### What you need to do:
In the records that follow, show each line where the word "purple" is present.

### Provided data:

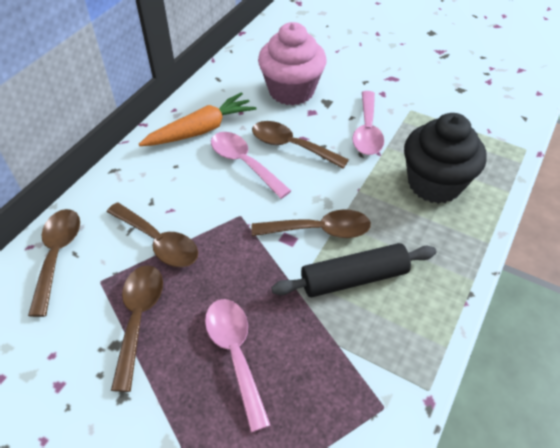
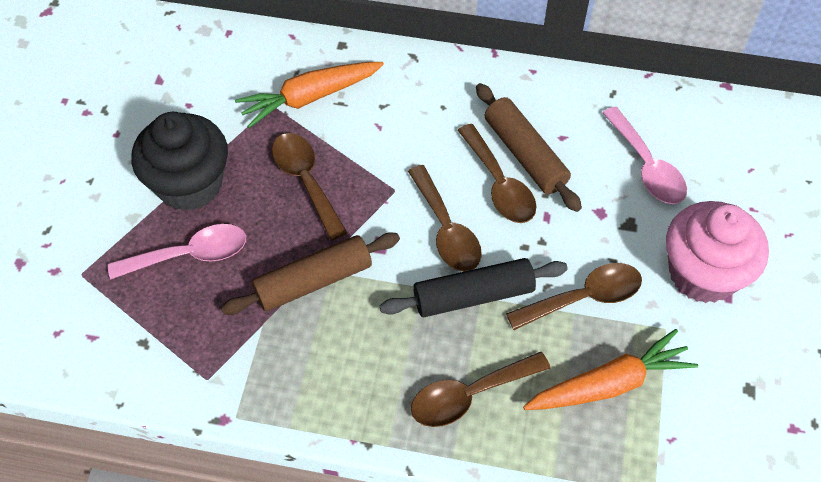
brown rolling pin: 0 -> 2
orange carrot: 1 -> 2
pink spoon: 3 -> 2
==
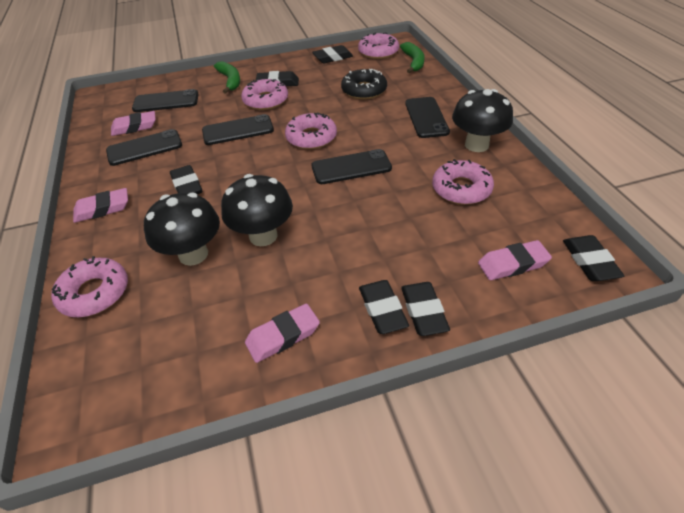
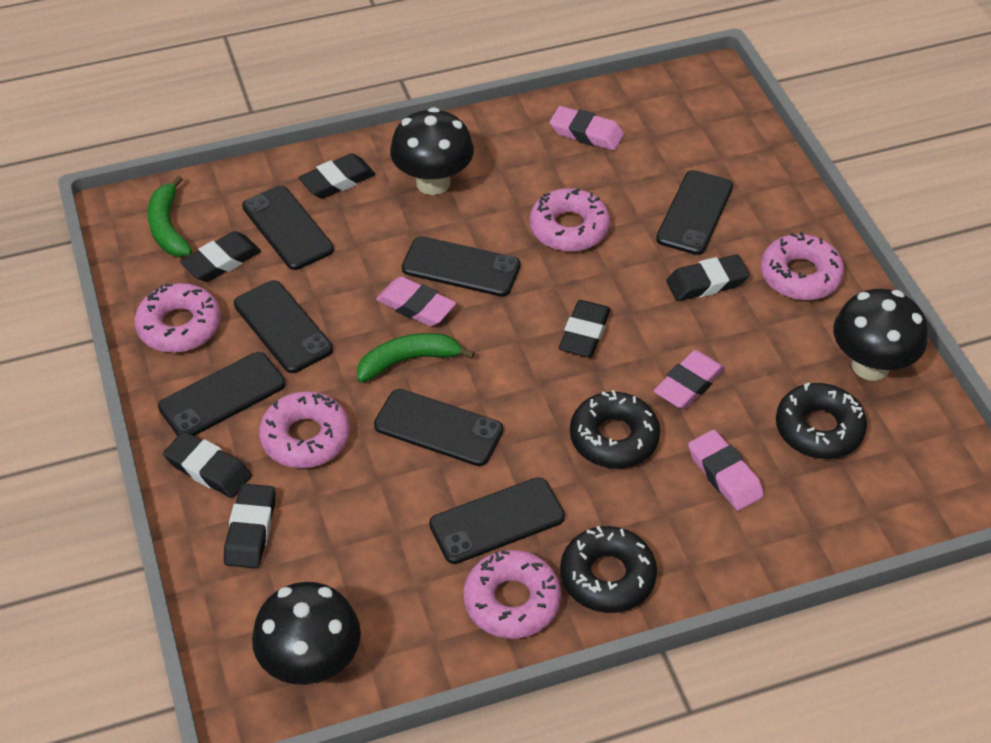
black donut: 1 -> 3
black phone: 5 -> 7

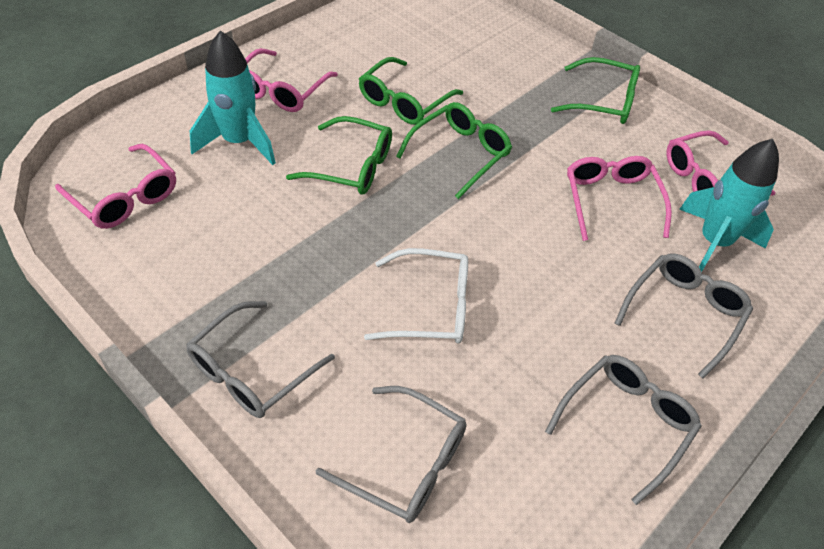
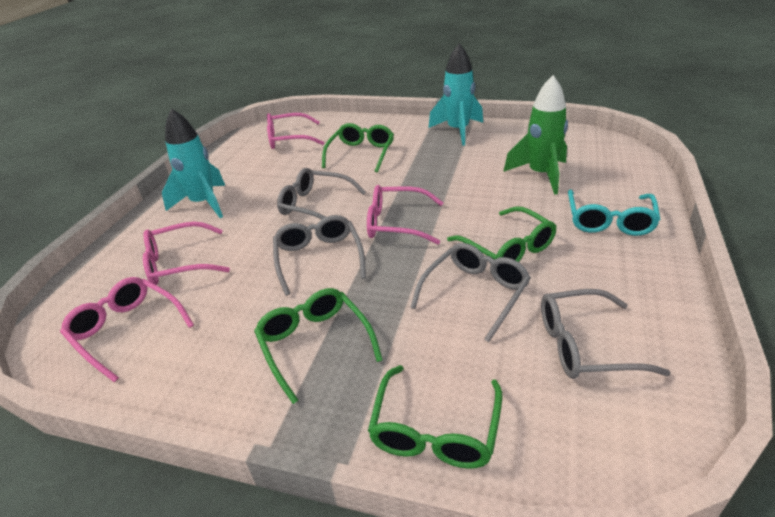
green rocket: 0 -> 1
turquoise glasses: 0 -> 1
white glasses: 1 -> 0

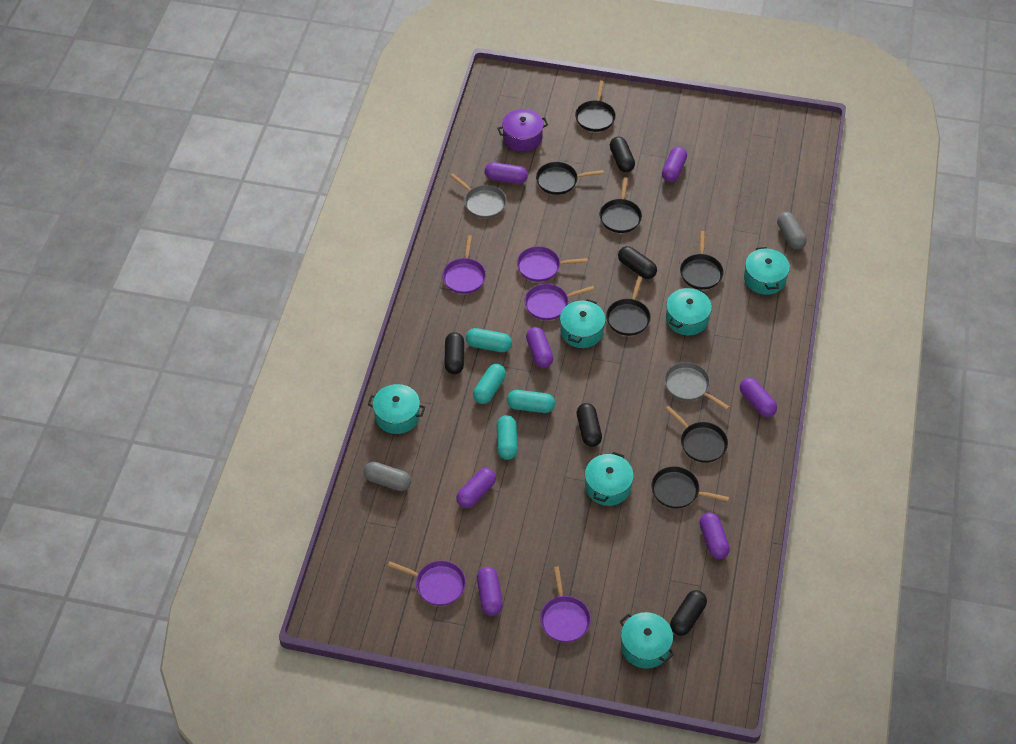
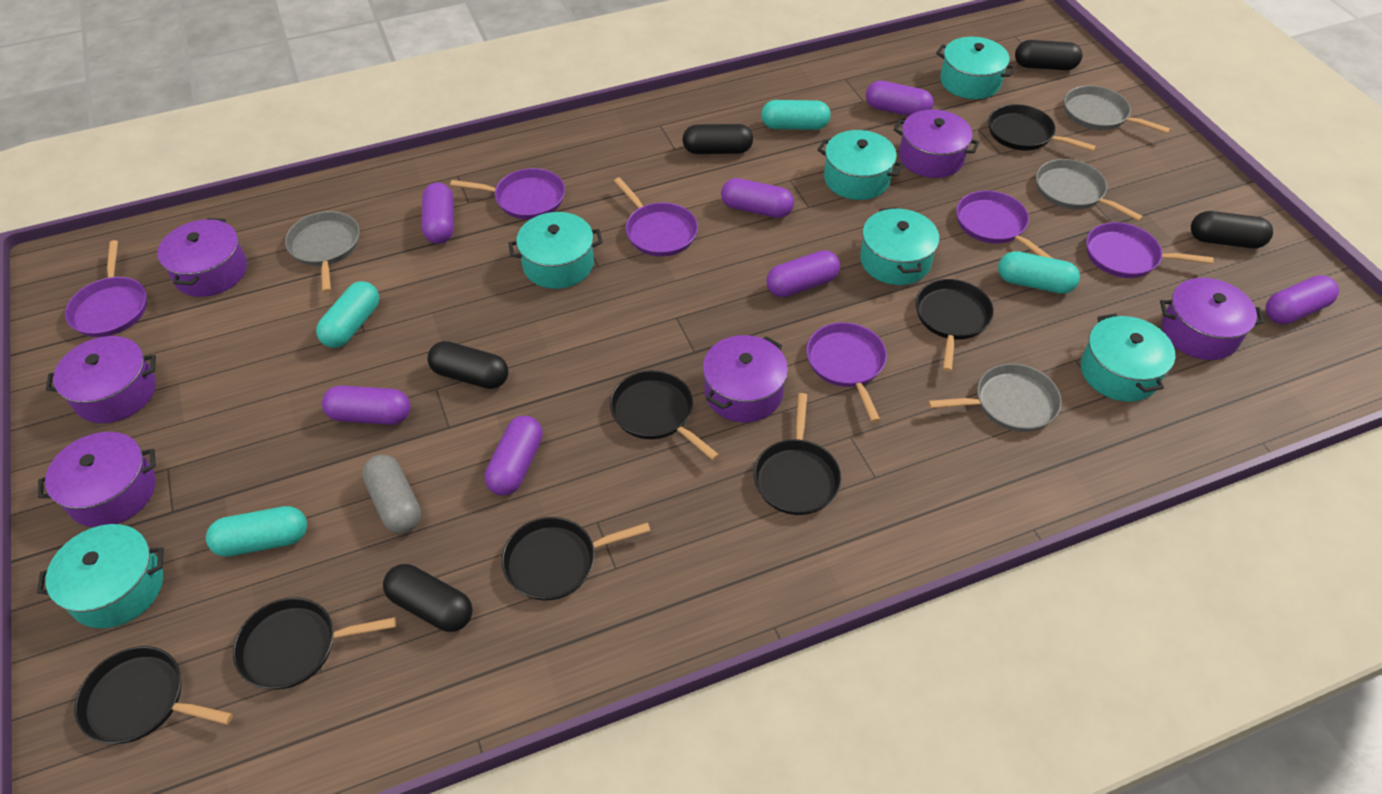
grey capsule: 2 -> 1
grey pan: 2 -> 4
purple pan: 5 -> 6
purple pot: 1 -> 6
...
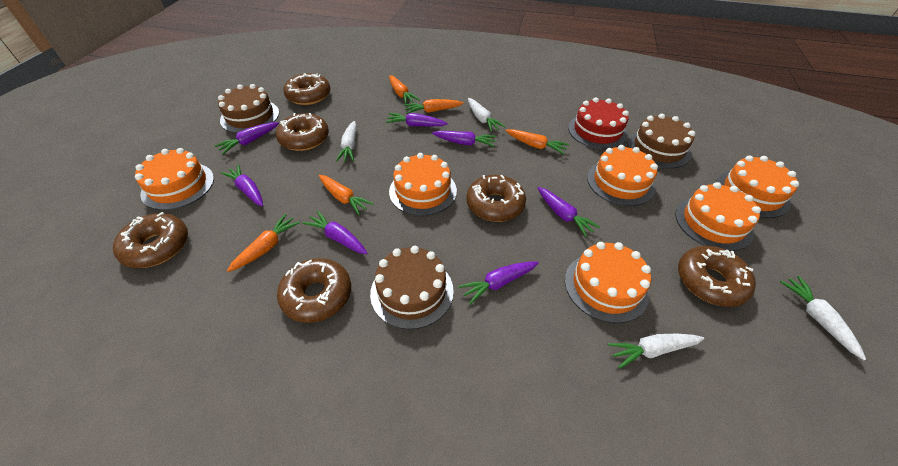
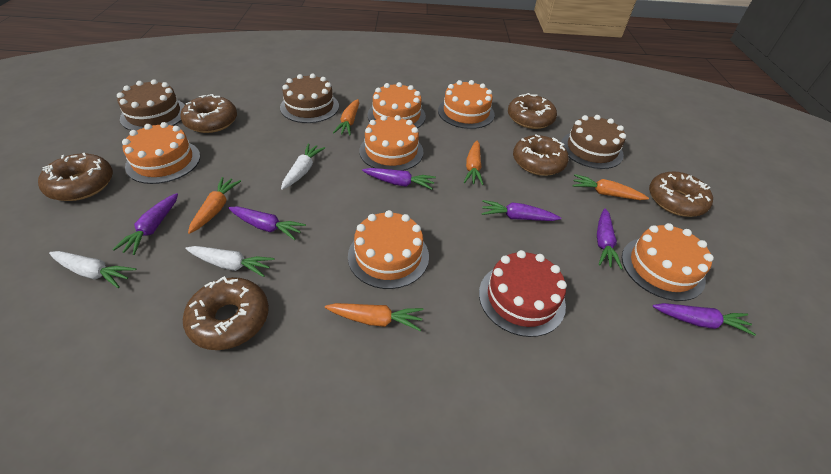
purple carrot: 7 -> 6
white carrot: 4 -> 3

### Response:
purple pan: 5 -> 6
purple pot: 1 -> 6
purple carrot: 7 -> 6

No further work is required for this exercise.